- **Assigned task**
Starting with the line that contains "yellow slope C6:E7 level 2 top C -> none" and stopping after the line that contains "cyan round brick G8:H9", copy the entries below exactly. Include nothing else.

- **Available records**

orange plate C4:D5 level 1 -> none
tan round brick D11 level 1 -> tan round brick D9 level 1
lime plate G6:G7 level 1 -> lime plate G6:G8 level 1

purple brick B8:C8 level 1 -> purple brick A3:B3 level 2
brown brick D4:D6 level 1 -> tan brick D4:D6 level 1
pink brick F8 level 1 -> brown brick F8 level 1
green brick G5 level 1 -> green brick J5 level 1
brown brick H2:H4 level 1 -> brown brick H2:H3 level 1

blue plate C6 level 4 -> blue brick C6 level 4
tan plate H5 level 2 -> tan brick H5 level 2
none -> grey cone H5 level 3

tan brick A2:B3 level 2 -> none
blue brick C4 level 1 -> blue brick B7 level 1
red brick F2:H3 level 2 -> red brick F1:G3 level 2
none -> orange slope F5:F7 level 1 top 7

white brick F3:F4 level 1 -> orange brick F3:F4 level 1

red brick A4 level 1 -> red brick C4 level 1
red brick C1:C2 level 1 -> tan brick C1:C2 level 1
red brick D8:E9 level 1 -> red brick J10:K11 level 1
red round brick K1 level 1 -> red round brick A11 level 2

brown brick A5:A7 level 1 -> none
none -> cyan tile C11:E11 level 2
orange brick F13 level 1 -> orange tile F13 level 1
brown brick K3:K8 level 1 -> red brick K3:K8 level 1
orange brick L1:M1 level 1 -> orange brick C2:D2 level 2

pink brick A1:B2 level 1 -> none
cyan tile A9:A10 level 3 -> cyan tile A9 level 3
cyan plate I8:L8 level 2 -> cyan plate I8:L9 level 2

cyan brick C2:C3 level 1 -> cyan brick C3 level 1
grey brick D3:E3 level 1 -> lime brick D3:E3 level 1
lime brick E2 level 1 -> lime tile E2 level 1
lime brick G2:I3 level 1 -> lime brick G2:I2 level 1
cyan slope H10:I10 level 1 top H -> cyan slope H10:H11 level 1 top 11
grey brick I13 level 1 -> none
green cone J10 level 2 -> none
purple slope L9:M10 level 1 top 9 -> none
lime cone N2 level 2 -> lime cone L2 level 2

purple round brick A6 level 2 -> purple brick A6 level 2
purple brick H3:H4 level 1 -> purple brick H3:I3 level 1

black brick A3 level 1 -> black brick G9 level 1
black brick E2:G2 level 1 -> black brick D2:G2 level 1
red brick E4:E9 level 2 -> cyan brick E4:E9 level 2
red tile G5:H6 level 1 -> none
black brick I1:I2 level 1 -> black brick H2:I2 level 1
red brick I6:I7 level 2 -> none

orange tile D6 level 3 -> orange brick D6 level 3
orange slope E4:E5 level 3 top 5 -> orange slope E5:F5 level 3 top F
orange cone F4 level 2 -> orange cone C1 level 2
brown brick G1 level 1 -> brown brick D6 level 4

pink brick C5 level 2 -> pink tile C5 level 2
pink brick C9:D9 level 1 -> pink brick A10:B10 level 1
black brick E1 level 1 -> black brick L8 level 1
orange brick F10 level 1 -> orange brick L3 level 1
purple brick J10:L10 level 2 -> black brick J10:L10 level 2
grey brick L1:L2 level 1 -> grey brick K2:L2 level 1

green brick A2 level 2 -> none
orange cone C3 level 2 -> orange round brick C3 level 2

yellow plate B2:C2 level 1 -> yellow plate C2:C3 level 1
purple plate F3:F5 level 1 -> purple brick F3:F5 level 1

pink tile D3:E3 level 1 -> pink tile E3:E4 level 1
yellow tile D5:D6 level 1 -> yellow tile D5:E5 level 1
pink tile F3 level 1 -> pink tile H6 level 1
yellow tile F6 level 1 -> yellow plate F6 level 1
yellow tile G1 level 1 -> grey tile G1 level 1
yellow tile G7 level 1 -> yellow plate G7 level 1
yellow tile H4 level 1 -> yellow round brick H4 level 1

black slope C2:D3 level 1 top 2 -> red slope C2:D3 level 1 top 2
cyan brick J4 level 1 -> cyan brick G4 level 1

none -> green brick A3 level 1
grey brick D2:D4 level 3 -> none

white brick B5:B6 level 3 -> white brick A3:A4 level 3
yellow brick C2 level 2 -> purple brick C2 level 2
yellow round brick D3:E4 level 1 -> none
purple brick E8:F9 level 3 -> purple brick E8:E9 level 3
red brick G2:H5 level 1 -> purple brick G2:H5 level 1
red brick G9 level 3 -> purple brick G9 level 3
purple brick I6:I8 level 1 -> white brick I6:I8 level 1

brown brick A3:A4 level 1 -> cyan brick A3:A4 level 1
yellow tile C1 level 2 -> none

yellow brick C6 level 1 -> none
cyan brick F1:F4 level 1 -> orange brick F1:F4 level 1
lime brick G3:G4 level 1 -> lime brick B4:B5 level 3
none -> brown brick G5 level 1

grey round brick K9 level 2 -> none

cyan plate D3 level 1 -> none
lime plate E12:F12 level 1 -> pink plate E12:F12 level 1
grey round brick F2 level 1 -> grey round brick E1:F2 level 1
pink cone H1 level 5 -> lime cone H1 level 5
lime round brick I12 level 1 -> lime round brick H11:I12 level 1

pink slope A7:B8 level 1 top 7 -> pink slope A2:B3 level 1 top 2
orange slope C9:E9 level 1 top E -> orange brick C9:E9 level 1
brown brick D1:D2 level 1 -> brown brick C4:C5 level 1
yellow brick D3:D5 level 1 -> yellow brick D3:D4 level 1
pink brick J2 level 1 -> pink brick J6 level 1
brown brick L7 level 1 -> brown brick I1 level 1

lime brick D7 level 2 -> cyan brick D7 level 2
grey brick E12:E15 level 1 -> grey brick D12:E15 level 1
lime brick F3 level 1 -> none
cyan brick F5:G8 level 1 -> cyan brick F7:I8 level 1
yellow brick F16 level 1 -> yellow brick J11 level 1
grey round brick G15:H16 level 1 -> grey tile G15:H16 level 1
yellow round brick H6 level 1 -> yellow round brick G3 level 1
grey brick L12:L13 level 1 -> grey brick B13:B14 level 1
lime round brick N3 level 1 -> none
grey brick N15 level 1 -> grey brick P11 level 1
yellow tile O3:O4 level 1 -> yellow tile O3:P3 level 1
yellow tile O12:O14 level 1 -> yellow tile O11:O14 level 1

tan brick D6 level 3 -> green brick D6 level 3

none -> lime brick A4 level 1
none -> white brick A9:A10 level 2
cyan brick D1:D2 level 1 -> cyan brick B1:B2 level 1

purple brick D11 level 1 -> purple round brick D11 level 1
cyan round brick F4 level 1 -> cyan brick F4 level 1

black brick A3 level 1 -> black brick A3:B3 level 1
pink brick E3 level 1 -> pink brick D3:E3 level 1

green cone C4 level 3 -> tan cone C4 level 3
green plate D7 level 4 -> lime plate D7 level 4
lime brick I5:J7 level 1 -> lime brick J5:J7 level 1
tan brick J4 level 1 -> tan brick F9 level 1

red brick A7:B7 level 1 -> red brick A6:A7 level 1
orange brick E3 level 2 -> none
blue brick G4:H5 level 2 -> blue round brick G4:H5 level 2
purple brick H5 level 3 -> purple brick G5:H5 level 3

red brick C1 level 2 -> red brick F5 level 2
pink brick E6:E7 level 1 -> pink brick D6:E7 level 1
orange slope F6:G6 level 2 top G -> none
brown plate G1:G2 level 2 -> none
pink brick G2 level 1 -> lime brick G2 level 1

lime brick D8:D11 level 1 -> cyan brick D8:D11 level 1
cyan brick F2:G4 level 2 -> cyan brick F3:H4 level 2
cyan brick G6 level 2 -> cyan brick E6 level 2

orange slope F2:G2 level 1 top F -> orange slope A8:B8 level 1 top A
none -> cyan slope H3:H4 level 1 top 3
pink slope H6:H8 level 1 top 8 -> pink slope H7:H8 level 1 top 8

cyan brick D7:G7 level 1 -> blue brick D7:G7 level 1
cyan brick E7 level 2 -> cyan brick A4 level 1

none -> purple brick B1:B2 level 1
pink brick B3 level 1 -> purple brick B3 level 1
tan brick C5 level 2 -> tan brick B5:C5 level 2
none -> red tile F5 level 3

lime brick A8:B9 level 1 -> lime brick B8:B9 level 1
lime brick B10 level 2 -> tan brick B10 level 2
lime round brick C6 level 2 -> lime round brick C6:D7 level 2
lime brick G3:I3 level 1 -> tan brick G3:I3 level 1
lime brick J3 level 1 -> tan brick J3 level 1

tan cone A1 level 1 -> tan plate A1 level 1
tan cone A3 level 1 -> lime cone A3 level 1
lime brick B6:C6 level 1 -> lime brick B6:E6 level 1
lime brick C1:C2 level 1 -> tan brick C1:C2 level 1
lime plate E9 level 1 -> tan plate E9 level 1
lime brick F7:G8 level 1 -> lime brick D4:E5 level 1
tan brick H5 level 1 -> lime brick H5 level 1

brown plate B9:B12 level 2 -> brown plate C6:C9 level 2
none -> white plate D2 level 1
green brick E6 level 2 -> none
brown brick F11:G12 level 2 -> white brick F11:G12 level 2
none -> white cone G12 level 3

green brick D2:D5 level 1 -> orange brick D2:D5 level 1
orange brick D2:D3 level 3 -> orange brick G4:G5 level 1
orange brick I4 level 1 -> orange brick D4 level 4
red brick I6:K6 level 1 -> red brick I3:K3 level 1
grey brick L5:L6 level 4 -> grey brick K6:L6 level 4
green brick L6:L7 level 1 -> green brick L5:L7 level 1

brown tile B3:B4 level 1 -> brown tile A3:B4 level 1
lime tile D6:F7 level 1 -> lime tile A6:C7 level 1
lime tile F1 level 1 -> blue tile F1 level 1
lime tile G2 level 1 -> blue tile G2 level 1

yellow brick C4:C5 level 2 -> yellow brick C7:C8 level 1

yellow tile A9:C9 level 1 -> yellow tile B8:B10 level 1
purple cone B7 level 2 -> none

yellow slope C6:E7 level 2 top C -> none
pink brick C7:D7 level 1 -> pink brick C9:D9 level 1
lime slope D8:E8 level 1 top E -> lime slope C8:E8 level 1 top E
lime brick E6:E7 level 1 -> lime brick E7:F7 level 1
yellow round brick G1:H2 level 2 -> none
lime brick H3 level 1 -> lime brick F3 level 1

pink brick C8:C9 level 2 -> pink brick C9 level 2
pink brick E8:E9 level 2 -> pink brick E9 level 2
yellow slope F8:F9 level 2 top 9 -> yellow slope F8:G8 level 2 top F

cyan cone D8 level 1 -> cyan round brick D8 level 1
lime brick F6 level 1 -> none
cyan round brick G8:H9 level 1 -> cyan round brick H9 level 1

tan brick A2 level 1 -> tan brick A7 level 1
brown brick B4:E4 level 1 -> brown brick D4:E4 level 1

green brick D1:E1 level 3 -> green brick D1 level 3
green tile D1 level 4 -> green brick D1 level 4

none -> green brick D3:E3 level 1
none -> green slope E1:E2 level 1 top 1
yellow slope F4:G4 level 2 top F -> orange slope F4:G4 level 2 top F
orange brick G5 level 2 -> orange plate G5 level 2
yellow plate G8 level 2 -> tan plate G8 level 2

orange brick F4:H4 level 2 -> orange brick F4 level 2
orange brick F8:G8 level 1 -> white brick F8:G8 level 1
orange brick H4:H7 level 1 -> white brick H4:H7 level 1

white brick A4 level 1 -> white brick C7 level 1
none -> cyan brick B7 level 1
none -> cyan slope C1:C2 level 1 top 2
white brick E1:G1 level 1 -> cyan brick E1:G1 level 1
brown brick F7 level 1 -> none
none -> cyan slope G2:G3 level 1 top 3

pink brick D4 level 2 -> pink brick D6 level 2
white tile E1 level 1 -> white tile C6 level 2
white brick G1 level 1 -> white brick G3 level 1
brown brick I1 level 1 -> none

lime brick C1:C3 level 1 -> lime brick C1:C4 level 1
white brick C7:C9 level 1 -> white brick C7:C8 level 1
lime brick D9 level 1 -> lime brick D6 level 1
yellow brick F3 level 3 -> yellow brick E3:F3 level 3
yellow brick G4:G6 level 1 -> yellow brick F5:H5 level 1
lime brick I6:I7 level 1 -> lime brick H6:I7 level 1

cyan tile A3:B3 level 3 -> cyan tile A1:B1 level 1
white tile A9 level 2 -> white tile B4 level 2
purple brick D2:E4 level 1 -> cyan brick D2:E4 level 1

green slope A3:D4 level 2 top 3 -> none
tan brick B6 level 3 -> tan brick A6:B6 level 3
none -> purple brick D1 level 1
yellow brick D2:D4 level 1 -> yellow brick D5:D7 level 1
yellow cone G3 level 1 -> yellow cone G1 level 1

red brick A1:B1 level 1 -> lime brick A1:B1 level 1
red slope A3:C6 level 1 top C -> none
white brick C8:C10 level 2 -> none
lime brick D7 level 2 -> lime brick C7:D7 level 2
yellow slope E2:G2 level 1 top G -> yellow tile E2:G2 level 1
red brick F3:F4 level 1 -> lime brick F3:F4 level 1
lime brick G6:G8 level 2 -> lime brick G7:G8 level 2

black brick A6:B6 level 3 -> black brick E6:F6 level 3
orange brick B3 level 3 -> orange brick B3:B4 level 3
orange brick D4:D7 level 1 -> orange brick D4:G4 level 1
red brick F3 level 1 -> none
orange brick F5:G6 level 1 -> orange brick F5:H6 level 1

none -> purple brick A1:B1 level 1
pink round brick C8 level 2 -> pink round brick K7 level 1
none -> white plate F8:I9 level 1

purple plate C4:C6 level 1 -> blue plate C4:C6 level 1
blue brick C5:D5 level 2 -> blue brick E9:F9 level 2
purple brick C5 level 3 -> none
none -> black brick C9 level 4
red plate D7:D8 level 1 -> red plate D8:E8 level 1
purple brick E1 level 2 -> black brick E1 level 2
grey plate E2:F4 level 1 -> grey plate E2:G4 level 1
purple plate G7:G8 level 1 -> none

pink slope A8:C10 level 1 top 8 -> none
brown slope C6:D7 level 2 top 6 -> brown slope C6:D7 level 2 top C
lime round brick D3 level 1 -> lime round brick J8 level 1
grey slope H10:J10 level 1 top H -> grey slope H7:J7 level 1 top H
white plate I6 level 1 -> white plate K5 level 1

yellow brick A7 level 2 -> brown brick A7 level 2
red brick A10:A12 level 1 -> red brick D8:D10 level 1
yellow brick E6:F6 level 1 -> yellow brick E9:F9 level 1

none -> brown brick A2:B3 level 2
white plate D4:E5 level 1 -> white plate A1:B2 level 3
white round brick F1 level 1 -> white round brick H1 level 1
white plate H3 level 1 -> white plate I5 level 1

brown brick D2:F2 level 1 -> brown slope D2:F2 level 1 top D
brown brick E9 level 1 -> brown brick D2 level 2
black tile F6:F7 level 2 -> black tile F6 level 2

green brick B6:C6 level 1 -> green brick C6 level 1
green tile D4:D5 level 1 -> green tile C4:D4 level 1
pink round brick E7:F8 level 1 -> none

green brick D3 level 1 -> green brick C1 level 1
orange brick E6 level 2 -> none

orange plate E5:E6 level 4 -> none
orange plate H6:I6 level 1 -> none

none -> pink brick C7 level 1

- **Response area**
yellow slope C6:E7 level 2 top C -> none
pink brick C7:D7 level 1 -> pink brick C9:D9 level 1
lime slope D8:E8 level 1 top E -> lime slope C8:E8 level 1 top E
lime brick E6:E7 level 1 -> lime brick E7:F7 level 1
yellow round brick G1:H2 level 2 -> none
lime brick H3 level 1 -> lime brick F3 level 1

pink brick C8:C9 level 2 -> pink brick C9 level 2
pink brick E8:E9 level 2 -> pink brick E9 level 2
yellow slope F8:F9 level 2 top 9 -> yellow slope F8:G8 level 2 top F

cyan cone D8 level 1 -> cyan round brick D8 level 1
lime brick F6 level 1 -> none
cyan round brick G8:H9 level 1 -> cyan round brick H9 level 1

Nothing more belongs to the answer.